--- Task description ---
Every line of the records below from the line with "delete: bright orange straightedge (190,431)" up to and including the line with "recolor: turquoise photo" must be reproduced exactly, and no line outside that range.

*** Record extracts ***

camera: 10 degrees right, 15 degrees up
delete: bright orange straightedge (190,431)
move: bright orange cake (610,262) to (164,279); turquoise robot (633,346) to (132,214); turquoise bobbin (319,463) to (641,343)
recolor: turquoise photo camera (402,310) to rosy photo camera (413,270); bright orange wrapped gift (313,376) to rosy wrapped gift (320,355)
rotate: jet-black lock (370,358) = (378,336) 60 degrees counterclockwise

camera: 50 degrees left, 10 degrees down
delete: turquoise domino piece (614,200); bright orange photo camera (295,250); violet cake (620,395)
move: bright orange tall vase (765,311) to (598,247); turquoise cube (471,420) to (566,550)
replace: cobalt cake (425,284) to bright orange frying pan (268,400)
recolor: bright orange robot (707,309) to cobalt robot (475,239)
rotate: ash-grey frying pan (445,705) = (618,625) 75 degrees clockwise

***
*** Record extracts ***

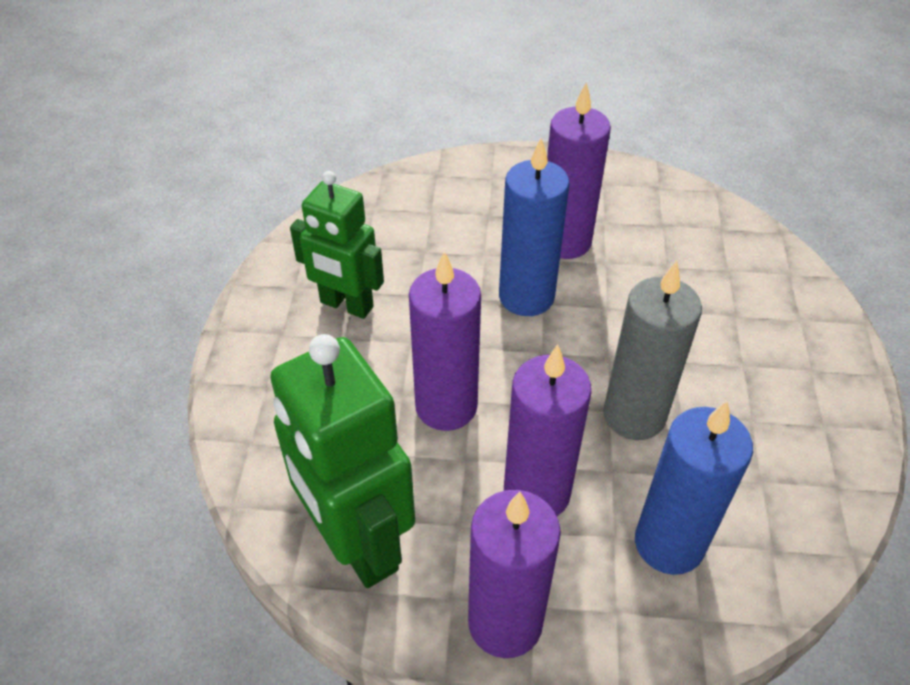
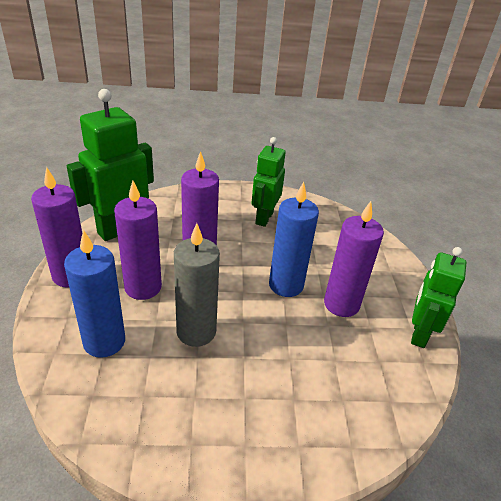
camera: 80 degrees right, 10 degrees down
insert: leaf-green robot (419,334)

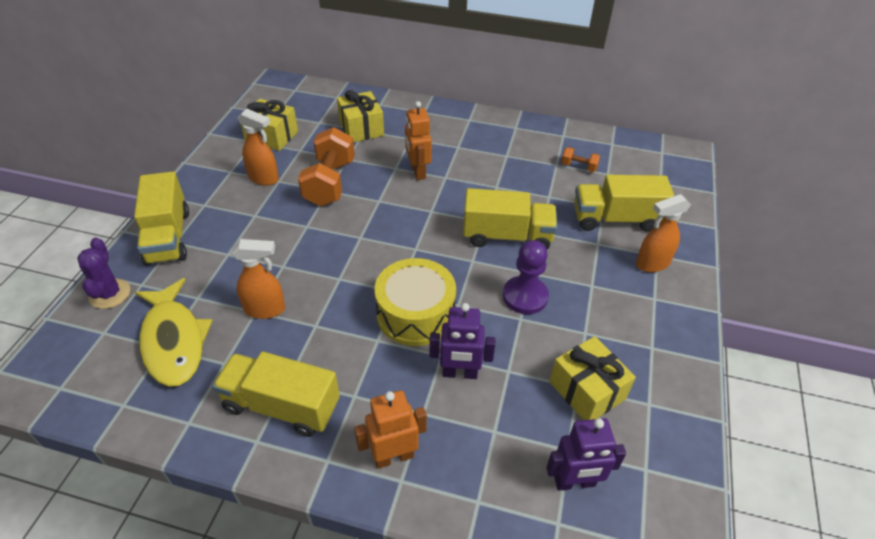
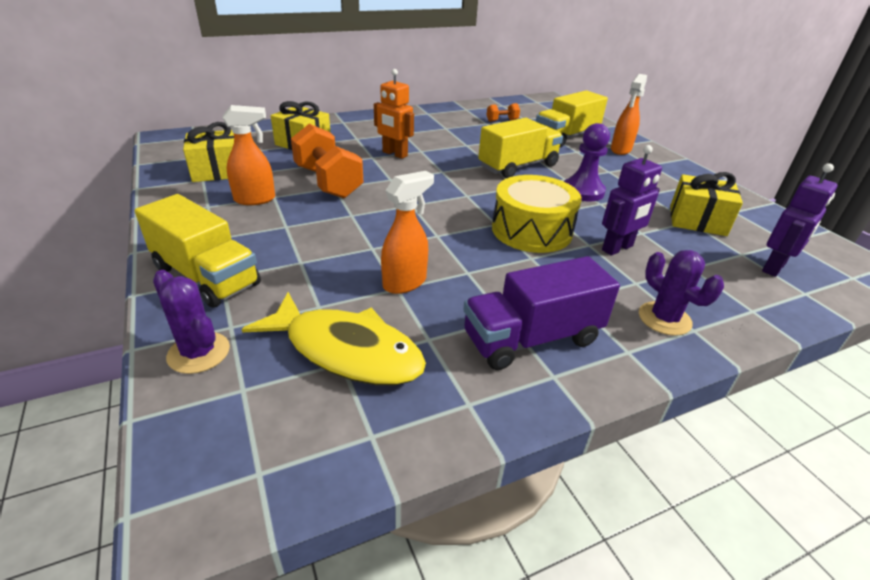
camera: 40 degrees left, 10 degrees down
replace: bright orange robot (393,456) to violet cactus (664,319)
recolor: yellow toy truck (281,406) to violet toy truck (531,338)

***

--- Your solution ---
delete: bright orange straightedge (190,431)
move: bright orange cake (610,262) to (164,279); turquoise robot (633,346) to (132,214); turquoise bobbin (319,463) to (641,343)
recolor: turquoise photo camera (402,310) to rosy photo camera (413,270); bright orange wrapped gift (313,376) to rosy wrapped gift (320,355)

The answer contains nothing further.